▸ **What the task asks**
Please return every entry below exactly as written, without any of its pictures.

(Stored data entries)
# # #
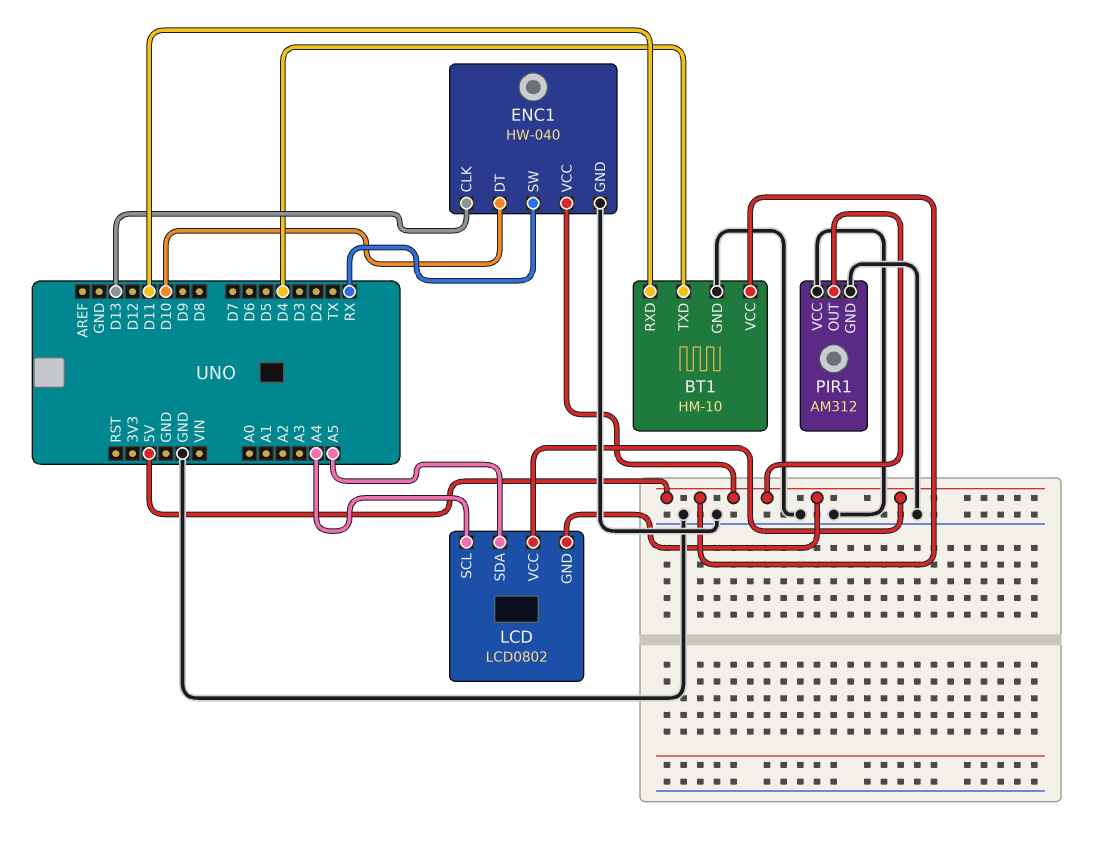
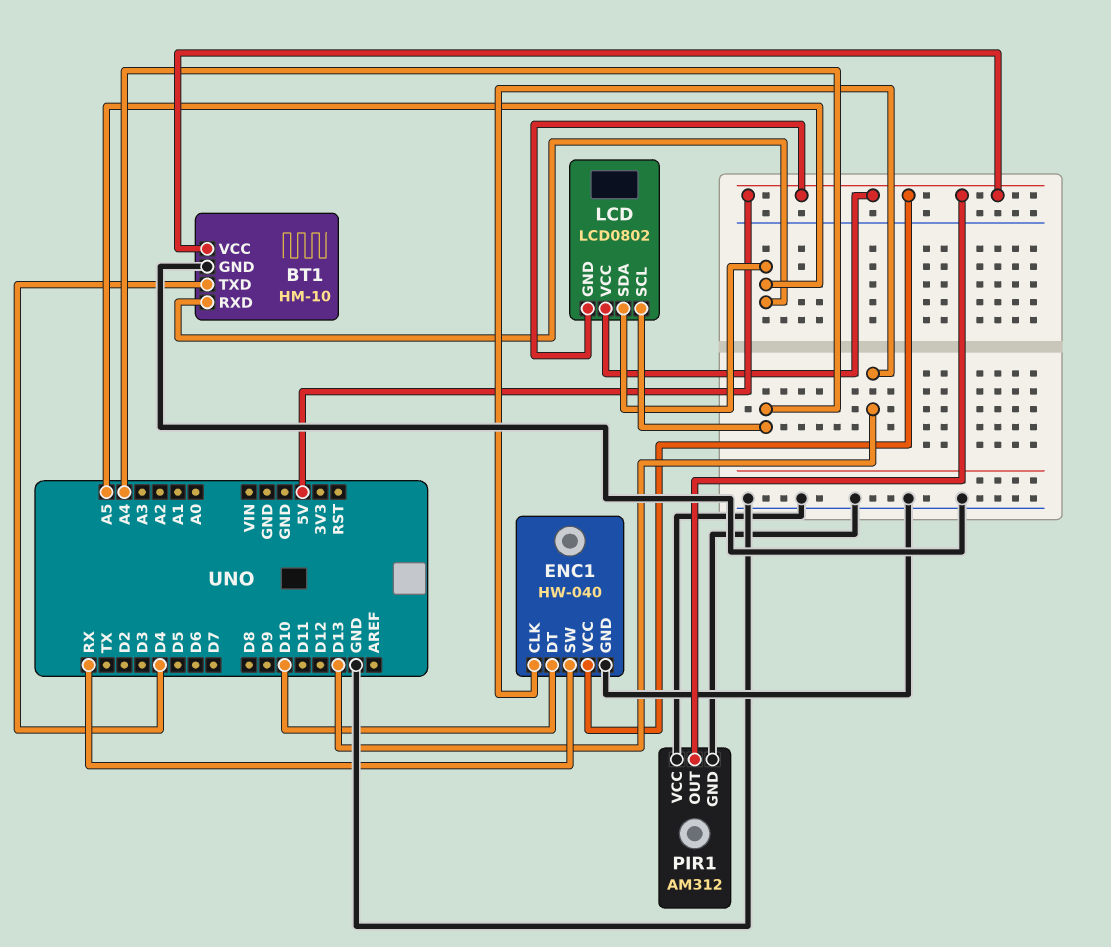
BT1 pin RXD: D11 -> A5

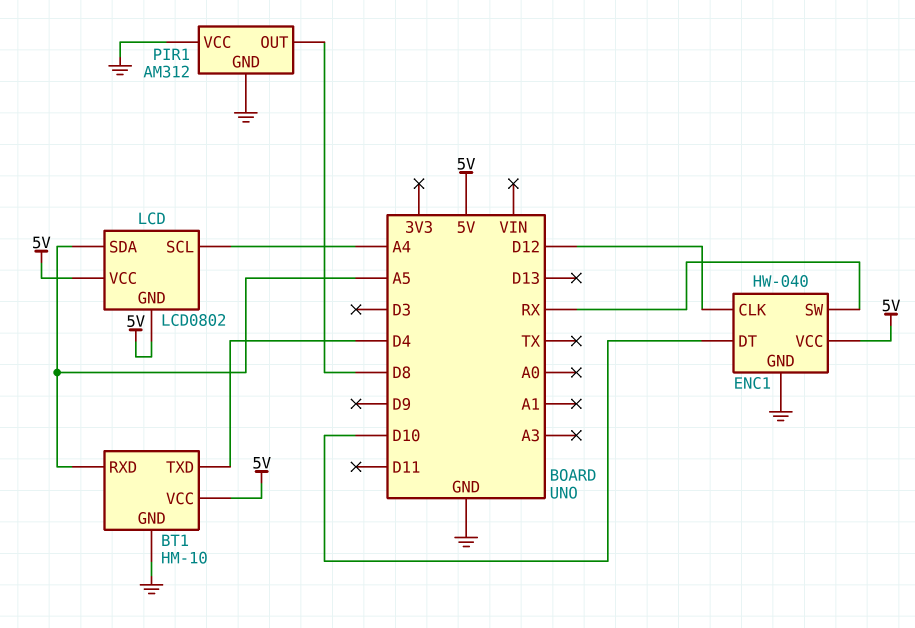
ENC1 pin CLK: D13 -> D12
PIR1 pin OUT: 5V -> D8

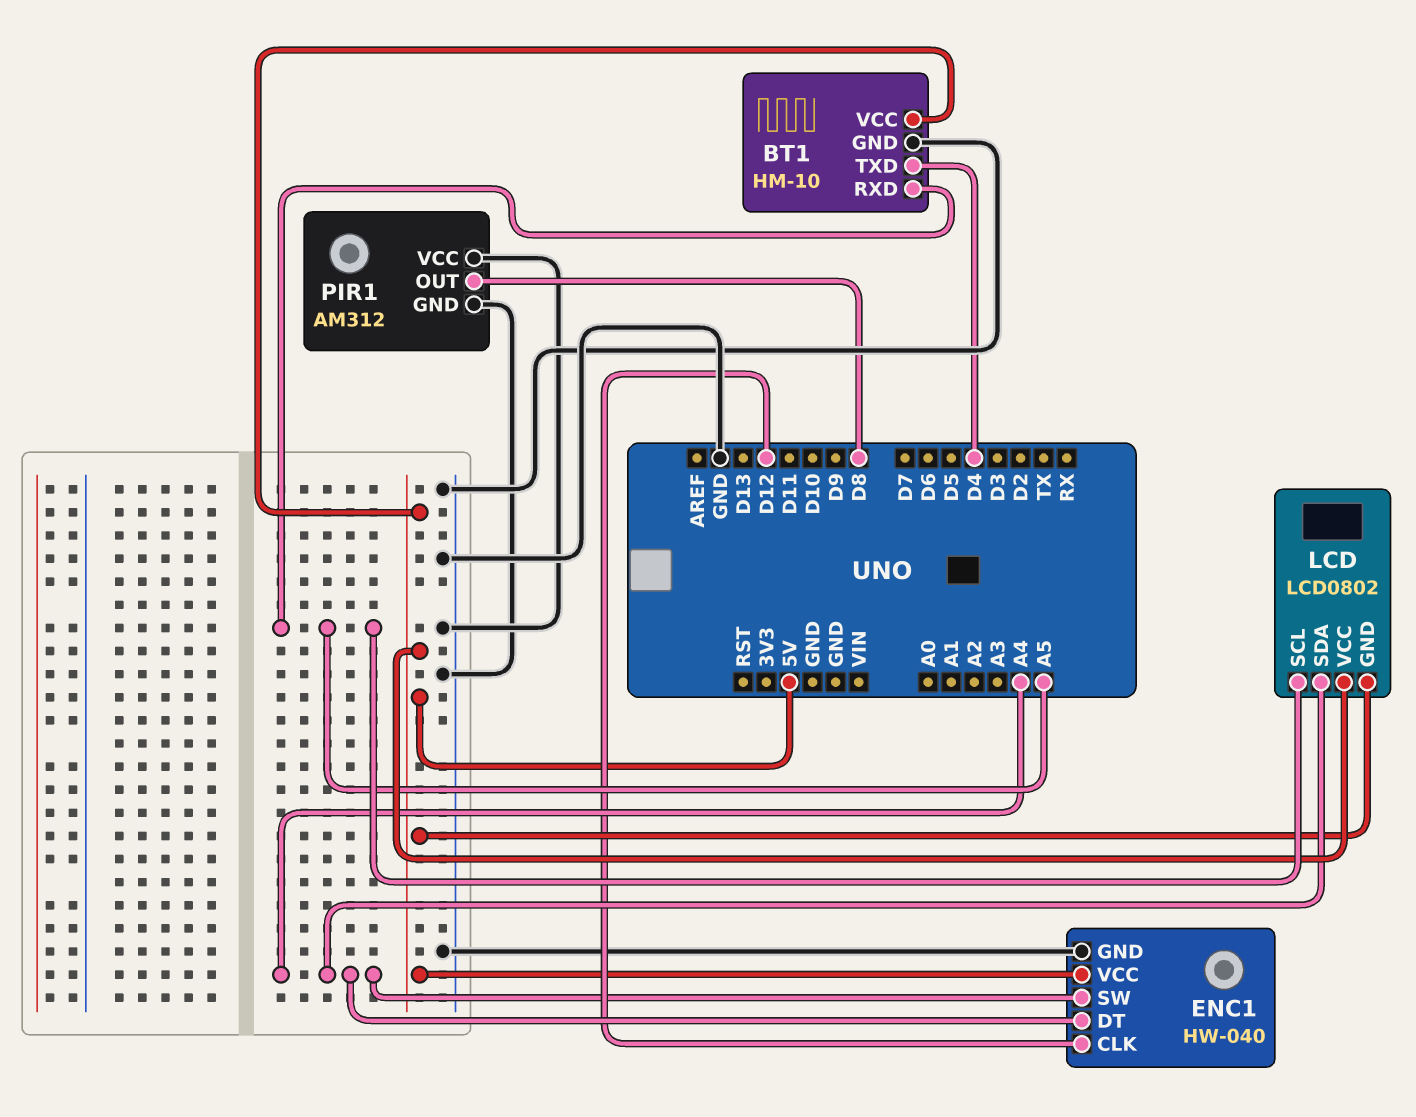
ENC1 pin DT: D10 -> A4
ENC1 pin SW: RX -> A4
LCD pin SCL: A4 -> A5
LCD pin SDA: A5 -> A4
# # #
▸ **Worked solution**
BT1 pin RXD: D11 -> A5

ENC1 pin CLK: D13 -> D12
PIR1 pin OUT: 5V -> D8

ENC1 pin DT: D10 -> A4
ENC1 pin SW: RX -> A4
LCD pin SCL: A4 -> A5
LCD pin SDA: A5 -> A4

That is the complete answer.